Task instructions. For the word "grey", count the lines of the listing that contain it and give only the count.

Entries provided.
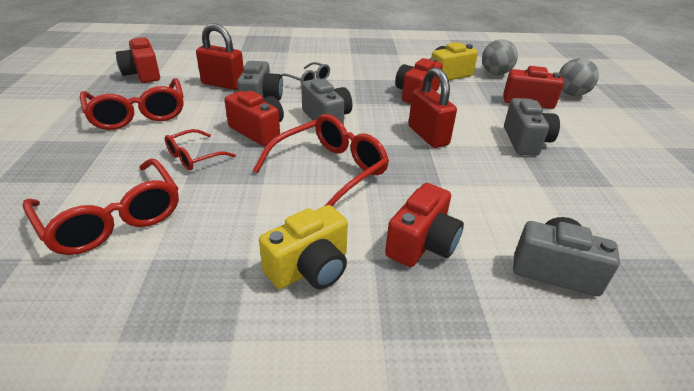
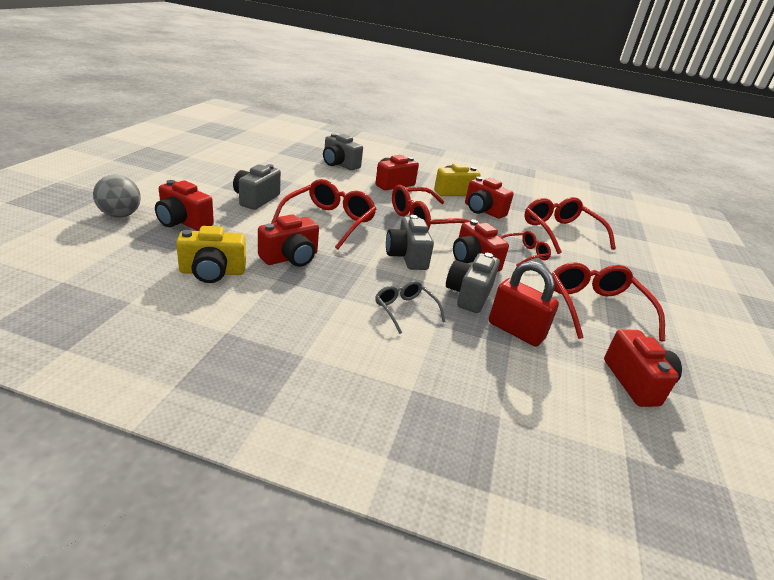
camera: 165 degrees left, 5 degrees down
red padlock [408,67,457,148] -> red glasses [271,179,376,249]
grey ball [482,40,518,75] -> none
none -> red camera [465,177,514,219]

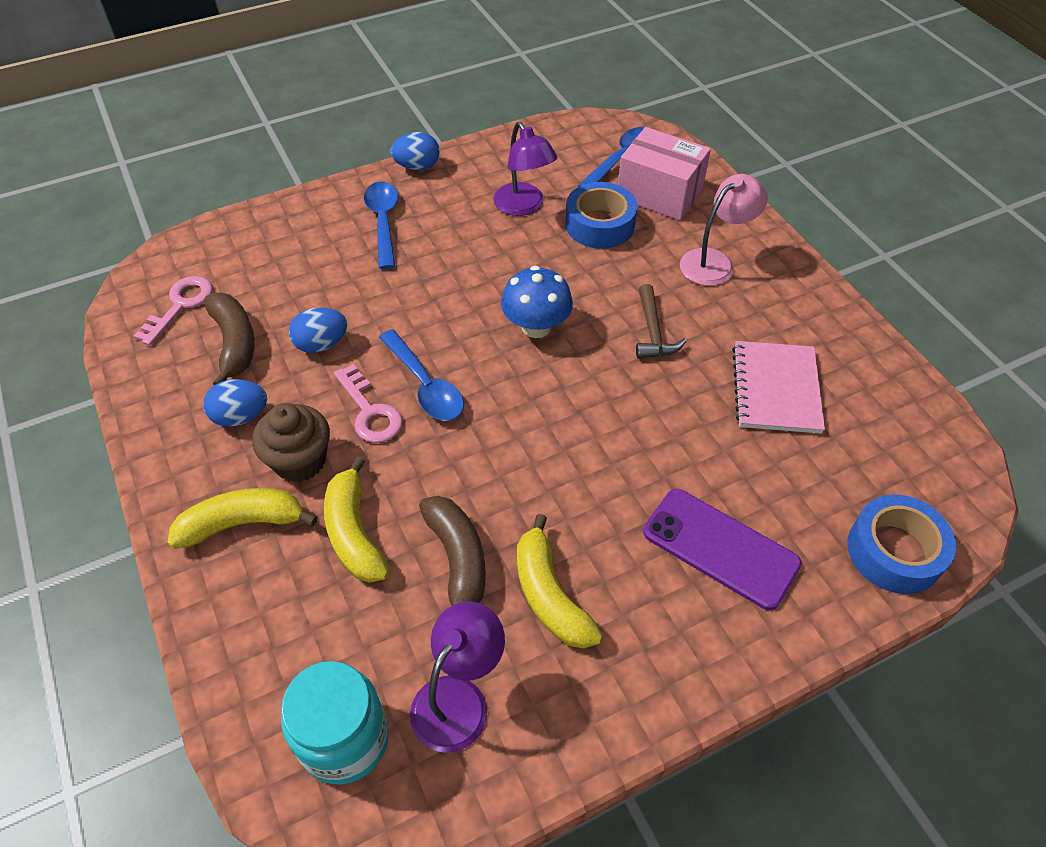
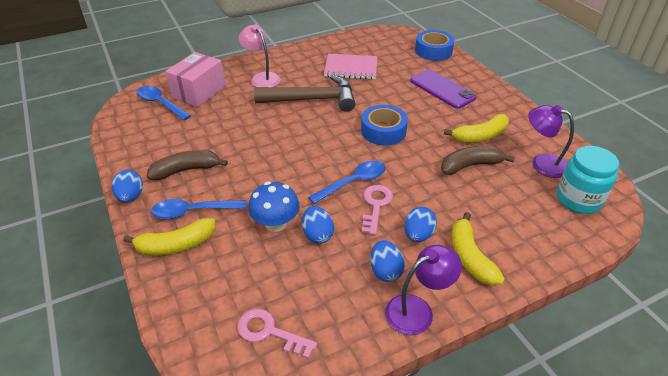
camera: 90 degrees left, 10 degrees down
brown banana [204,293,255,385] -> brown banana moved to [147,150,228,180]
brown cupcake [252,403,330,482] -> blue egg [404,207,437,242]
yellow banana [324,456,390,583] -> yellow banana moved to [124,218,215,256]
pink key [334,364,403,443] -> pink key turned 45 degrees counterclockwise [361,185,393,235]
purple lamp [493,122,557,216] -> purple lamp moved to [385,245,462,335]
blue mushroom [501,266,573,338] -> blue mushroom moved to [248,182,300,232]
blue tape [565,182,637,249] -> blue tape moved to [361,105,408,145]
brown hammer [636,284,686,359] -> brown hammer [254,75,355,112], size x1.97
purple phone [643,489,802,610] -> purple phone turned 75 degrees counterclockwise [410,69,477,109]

--

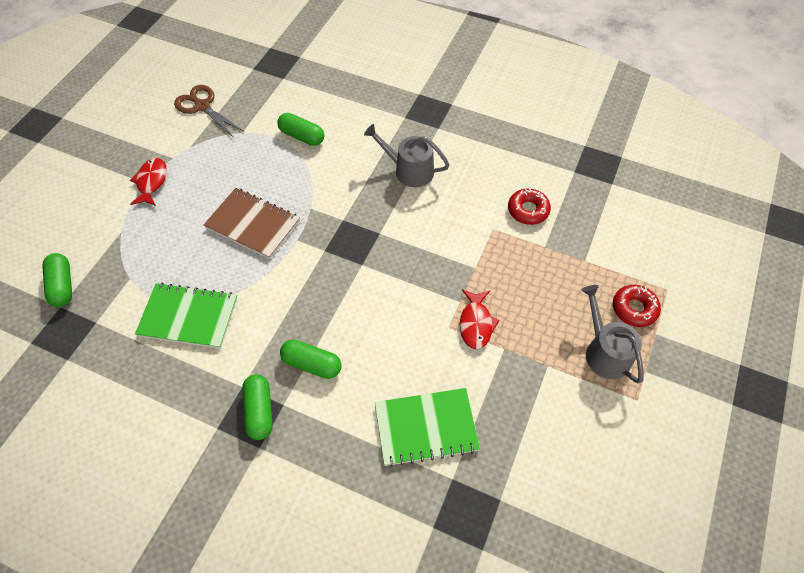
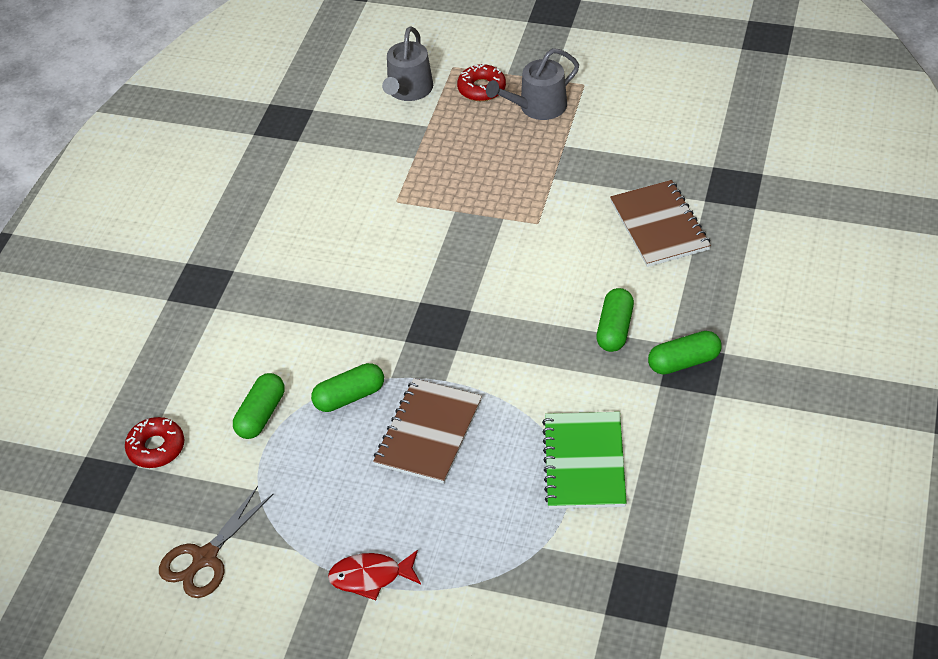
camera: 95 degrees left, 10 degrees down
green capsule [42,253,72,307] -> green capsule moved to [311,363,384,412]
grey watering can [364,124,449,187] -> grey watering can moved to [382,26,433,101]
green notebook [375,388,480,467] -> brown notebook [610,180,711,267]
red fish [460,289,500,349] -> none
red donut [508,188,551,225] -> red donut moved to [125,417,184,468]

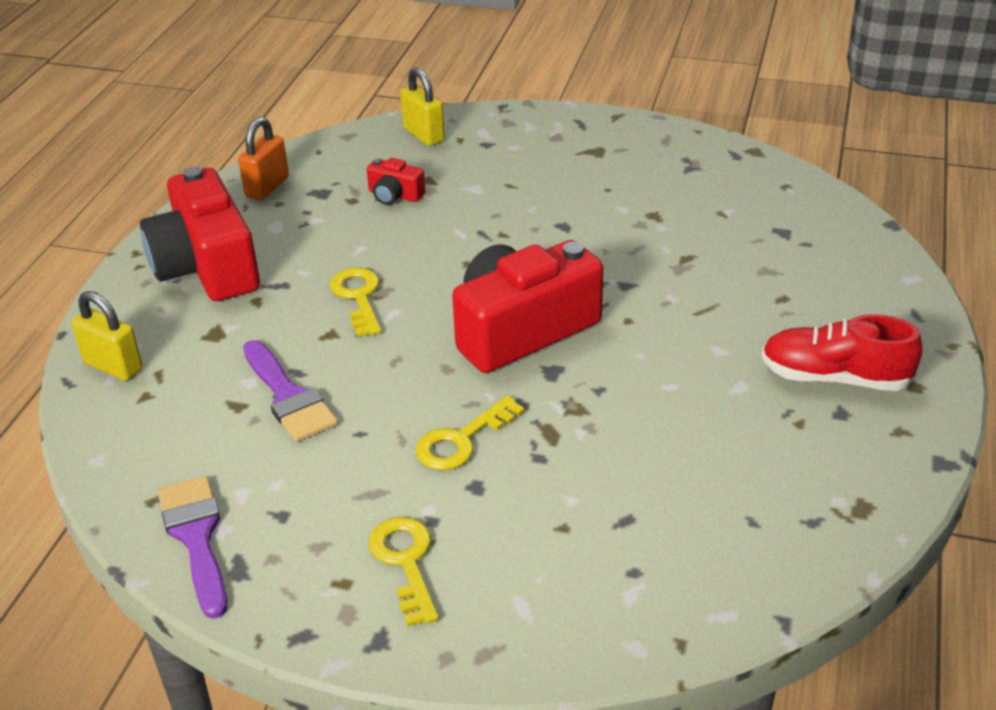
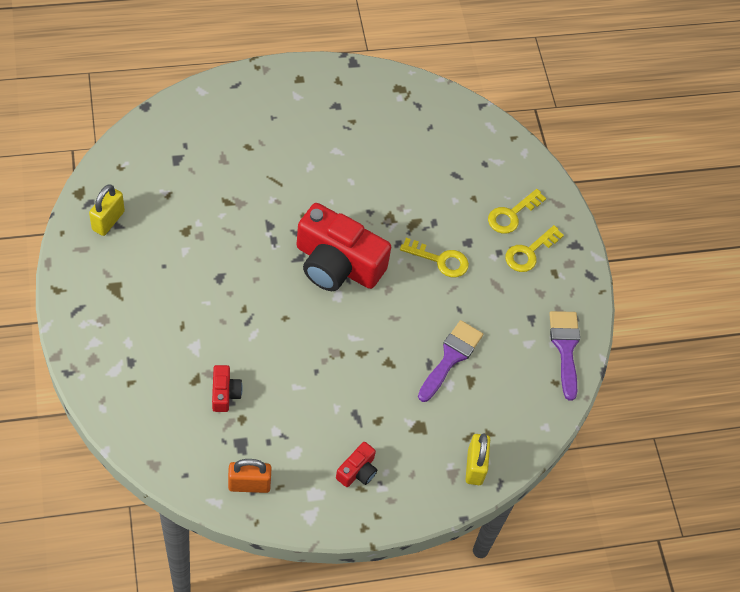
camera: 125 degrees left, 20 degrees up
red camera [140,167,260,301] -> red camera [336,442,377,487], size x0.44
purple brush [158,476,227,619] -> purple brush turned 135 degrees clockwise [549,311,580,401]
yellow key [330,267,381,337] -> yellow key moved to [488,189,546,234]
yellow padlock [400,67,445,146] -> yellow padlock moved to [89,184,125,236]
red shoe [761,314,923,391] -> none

Response for this exercise. 2